#### WORK TO BE COMPLETED:
Working from the records below, repeat exactly the lines starting at the line that contains "camera_right=70 camera_up=5" and ending at the line that contains "type=added; after=brown paintbrush;", inclusive.

──────── RECORDED DATA

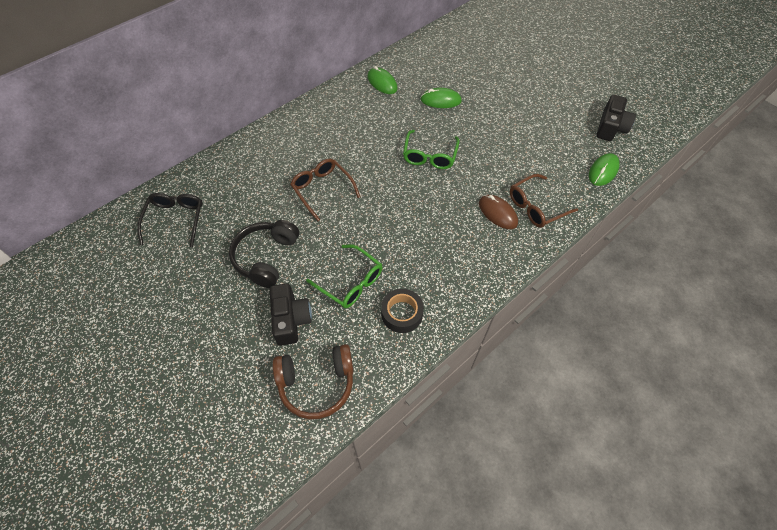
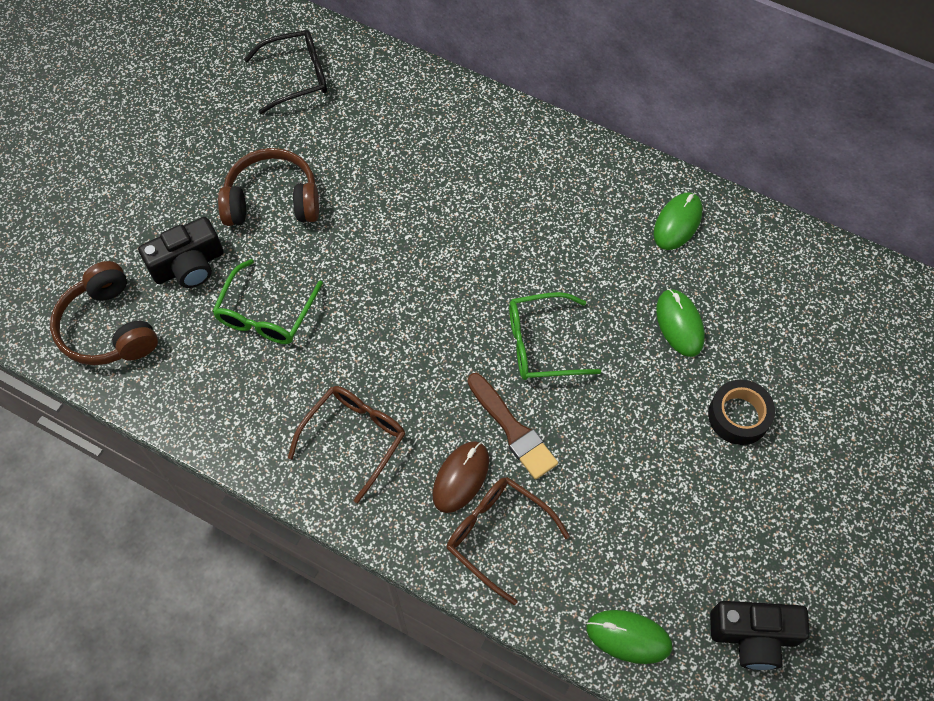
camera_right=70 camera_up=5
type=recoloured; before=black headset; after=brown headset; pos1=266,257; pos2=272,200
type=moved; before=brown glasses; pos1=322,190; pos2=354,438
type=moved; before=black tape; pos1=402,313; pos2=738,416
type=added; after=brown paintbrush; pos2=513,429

────────────────
──────── RECORDED DATA

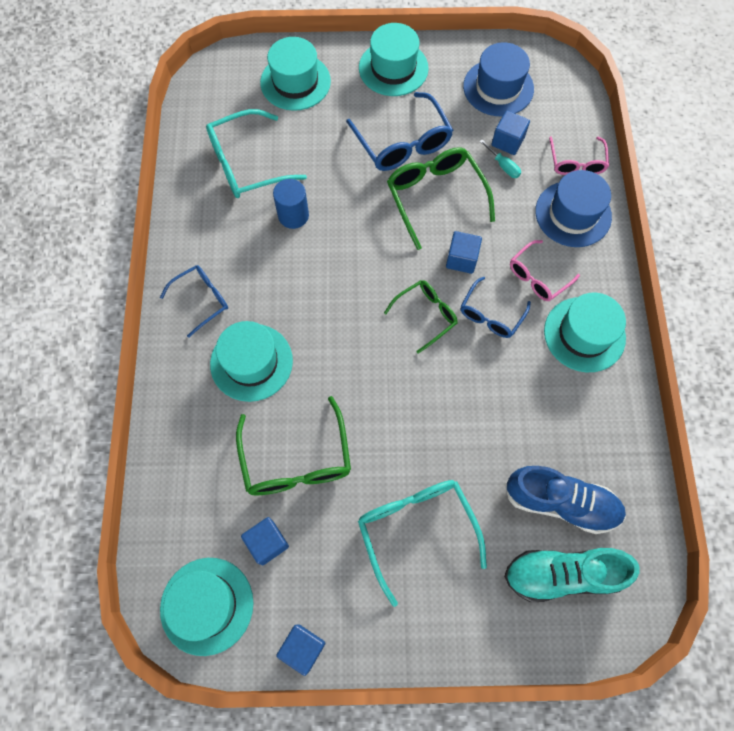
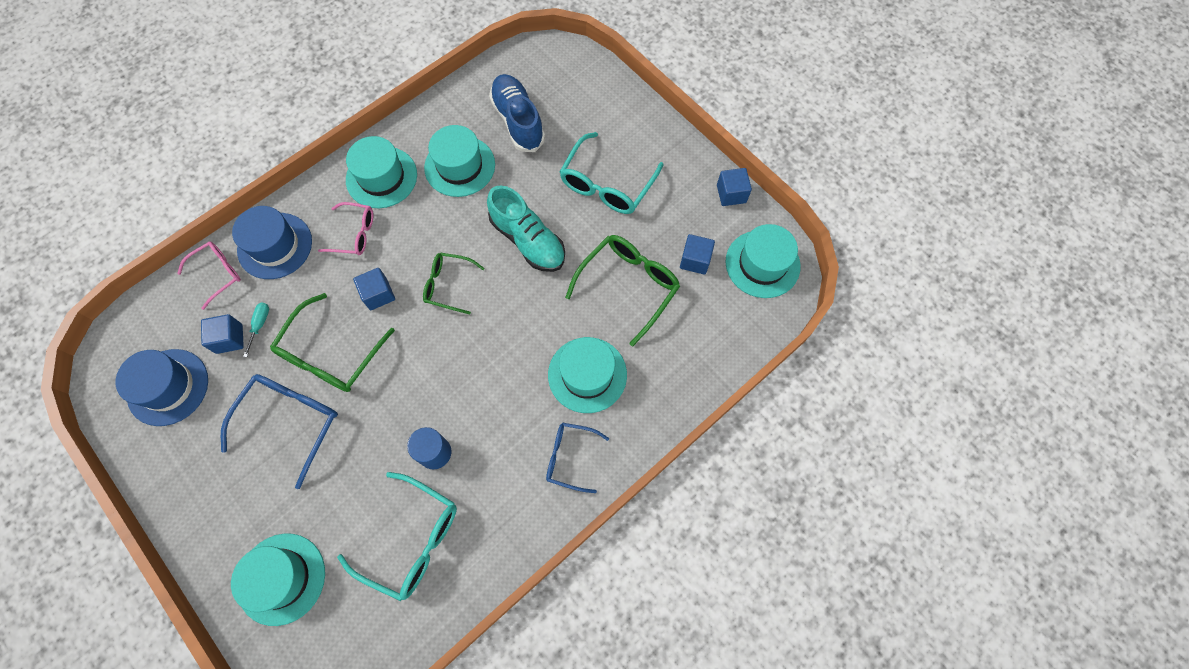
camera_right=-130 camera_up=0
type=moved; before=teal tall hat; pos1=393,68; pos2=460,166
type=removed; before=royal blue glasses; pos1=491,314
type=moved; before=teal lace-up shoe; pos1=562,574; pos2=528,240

────────────────

#### SOLVED PROBLEM:
camera_right=70 camera_up=5
type=recoloured; before=black headset; after=brown headset; pos1=266,257; pos2=272,200
type=moved; before=brown glasses; pos1=322,190; pos2=354,438
type=moved; before=black tape; pos1=402,313; pos2=738,416
type=added; after=brown paintbrush; pos2=513,429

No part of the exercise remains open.